EXERCISE DETAILS:
The material below holds a span beginning at the line with "(376, 412) = (335, 256): none -> yellow gift" and ending at the line with "(219, 490) = (822, 257): pink clock -> none". Quote that span exactly, both ends included, and only that span.

*** MATERIAL SHOWN

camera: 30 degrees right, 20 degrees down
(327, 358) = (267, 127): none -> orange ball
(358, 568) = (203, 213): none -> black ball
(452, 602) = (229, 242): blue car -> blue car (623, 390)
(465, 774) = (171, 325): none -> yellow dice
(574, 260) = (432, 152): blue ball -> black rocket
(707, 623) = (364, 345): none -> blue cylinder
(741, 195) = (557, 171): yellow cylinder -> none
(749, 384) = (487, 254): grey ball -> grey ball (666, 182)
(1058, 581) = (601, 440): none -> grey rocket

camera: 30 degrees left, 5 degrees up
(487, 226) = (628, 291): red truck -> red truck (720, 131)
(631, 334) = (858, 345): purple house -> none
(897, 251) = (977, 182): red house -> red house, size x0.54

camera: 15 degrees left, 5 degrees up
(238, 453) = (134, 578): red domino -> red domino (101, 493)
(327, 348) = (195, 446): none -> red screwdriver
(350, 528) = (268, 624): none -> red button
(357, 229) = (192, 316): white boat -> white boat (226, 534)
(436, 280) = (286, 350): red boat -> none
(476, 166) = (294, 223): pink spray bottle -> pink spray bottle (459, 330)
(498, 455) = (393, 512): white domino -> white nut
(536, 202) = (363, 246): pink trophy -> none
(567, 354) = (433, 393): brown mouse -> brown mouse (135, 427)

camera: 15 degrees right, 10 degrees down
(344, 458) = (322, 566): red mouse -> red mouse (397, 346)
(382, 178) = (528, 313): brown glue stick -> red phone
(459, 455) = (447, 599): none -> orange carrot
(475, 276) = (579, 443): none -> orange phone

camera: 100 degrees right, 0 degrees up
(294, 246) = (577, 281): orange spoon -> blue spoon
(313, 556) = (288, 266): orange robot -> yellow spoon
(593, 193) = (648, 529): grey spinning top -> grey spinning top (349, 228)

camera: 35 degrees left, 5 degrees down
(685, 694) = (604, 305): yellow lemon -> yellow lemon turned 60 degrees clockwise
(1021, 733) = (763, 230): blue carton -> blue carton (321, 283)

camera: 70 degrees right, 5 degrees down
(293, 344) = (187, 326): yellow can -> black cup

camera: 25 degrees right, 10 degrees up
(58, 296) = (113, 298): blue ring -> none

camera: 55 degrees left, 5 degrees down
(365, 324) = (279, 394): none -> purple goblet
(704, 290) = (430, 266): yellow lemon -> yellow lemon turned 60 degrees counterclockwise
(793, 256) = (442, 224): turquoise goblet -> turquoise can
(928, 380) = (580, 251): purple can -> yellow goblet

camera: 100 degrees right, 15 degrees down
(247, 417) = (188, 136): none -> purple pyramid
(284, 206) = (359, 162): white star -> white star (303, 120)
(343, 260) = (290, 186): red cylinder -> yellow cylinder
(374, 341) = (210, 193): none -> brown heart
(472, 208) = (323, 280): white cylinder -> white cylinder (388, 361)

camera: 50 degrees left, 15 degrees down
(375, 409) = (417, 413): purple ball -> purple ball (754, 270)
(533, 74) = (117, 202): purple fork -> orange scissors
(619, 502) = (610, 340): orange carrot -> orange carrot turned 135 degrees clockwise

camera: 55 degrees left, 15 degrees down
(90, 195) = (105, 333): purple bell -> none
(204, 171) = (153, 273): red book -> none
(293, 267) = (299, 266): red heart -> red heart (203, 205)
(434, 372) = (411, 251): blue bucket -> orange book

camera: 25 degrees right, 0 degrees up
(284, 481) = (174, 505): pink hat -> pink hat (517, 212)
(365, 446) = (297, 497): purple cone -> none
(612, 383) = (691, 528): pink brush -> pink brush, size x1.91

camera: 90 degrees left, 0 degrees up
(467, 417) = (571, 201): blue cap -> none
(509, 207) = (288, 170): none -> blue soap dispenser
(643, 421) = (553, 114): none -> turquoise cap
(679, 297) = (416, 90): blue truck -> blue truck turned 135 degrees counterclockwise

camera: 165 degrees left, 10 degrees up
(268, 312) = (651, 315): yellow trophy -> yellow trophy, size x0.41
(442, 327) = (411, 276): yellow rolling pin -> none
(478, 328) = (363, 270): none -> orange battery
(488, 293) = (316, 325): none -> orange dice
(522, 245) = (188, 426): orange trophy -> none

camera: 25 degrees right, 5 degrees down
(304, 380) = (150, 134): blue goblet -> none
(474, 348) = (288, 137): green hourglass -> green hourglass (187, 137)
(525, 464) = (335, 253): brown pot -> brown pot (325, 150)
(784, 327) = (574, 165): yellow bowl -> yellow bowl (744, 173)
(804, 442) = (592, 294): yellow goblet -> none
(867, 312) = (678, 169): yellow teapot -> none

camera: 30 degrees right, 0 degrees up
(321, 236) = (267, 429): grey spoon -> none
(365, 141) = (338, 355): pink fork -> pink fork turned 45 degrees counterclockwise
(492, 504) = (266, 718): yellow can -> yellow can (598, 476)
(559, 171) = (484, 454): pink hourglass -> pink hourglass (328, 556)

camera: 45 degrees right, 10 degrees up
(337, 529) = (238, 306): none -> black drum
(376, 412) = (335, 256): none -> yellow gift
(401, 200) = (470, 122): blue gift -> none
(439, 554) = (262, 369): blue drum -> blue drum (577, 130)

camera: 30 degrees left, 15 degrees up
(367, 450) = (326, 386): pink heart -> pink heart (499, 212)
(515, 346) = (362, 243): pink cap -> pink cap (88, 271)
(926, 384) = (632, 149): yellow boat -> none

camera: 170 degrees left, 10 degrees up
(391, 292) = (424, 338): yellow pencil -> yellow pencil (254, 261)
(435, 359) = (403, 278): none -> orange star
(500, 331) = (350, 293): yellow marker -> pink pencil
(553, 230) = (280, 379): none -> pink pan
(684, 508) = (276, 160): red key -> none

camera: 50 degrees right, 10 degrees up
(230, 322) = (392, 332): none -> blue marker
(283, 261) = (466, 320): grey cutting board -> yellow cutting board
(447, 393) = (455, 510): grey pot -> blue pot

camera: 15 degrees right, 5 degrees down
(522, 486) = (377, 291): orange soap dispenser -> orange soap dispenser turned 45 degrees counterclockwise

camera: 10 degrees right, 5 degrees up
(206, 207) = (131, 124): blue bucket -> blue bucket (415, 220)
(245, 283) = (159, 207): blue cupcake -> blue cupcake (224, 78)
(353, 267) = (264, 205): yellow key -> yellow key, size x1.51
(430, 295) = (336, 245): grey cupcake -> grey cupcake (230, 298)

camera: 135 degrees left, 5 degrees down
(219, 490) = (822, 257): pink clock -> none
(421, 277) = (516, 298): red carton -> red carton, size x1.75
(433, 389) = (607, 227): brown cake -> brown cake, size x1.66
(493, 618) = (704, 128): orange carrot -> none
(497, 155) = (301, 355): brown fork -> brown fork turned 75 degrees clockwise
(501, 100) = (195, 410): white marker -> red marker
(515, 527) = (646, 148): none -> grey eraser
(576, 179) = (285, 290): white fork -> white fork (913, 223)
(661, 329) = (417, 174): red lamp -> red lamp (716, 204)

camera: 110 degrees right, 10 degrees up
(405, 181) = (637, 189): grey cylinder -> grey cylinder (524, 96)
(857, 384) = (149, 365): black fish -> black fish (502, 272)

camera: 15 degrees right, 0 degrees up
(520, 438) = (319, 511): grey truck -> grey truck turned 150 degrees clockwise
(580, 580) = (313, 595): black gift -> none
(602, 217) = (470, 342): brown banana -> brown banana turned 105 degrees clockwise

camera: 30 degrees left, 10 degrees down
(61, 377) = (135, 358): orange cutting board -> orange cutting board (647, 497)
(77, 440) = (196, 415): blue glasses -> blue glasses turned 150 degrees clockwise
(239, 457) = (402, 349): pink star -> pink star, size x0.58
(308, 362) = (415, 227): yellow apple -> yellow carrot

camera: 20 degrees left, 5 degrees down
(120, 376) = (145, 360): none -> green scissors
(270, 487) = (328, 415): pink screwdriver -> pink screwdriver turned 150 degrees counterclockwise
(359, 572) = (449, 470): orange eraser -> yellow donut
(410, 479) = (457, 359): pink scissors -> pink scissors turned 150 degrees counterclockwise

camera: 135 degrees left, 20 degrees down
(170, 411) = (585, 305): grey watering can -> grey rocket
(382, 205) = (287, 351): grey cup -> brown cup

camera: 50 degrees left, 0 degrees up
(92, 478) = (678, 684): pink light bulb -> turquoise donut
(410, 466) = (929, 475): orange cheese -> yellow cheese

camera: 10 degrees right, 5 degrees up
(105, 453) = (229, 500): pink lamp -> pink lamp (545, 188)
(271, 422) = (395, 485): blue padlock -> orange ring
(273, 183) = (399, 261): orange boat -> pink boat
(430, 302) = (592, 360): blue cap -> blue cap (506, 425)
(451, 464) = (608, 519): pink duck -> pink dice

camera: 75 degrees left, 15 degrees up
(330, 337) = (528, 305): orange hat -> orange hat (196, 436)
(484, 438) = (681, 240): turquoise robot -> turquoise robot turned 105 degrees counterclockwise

******

FINISHED TASK:
(376, 412) = (335, 256): none -> yellow gift
(401, 200) = (470, 122): blue gift -> none
(439, 554) = (262, 369): blue drum -> blue drum (577, 130)

camera: 30 degrees left, 15 degrees up
(367, 450) = (326, 386): pink heart -> pink heart (499, 212)
(515, 346) = (362, 243): pink cap -> pink cap (88, 271)
(926, 384) = (632, 149): yellow boat -> none

camera: 170 degrees left, 10 degrees up
(391, 292) = (424, 338): yellow pencil -> yellow pencil (254, 261)
(435, 359) = (403, 278): none -> orange star
(500, 331) = (350, 293): yellow marker -> pink pencil
(553, 230) = (280, 379): none -> pink pan
(684, 508) = (276, 160): red key -> none

camera: 50 degrees right, 10 degrees up
(230, 322) = (392, 332): none -> blue marker
(283, 261) = (466, 320): grey cutting board -> yellow cutting board
(447, 393) = (455, 510): grey pot -> blue pot

camera: 15 degrees right, 5 degrees down
(522, 486) = (377, 291): orange soap dispenser -> orange soap dispenser turned 45 degrees counterclockwise

camera: 10 degrees right, 5 degrees up
(206, 207) = (131, 124): blue bucket -> blue bucket (415, 220)
(245, 283) = (159, 207): blue cupcake -> blue cupcake (224, 78)
(353, 267) = (264, 205): yellow key -> yellow key, size x1.51
(430, 295) = (336, 245): grey cupcake -> grey cupcake (230, 298)

camera: 135 degrees left, 5 degrees down
(219, 490) = (822, 257): pink clock -> none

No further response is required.